GIVEN DATA -
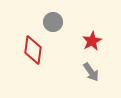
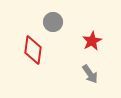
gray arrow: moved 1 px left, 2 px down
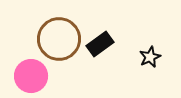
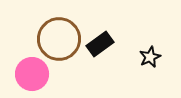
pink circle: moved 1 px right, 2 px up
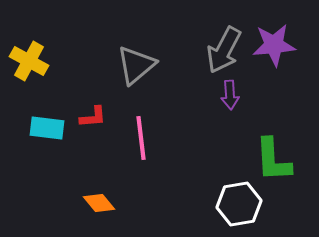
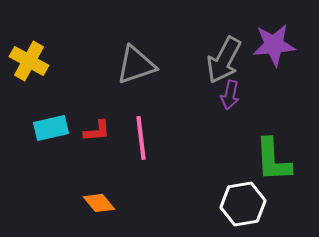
--
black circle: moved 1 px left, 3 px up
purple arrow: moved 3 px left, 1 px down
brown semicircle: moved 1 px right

STATED TASK - Copy the entries word for word, beginning at the line that contains "black circle: moved 1 px left, 3 px up" and stopping after the line that contains "brown semicircle: moved 1 px right".

OUTPUT -
black circle: moved 1 px left, 3 px up
purple arrow: moved 3 px left, 1 px down
brown semicircle: moved 1 px right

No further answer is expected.